## Required work
Go through the listing below and state how many lines hold the word "none", giving only the number.

-----

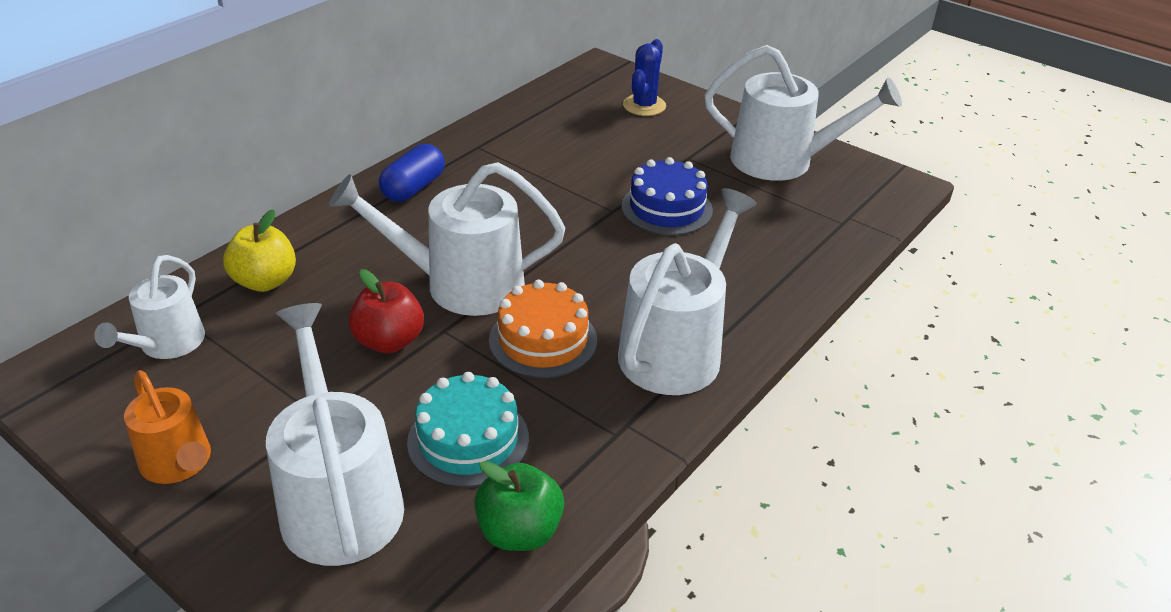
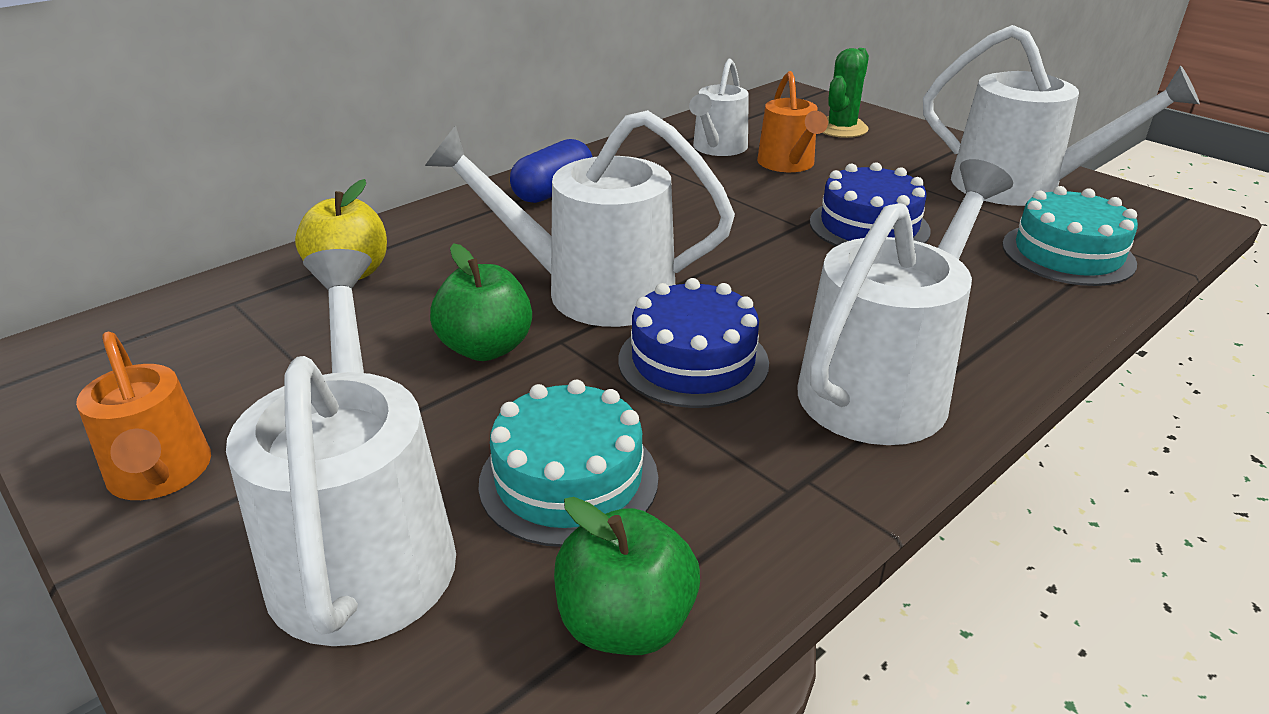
camera: 10 degrees right, 5 degrees down
(167, 344) = (206, 332): white watering can -> white watering can (717, 148)
(389, 341) = (486, 348): red apple -> green apple
(543, 340) = (693, 361): orange cake -> blue cake
(602, 148) = (788, 164): none -> orange watering can
(644, 105) = (841, 128): blue cactus -> green cactus
(811, 225) = (1067, 254): none -> turquoise cake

-----

## Written answer
2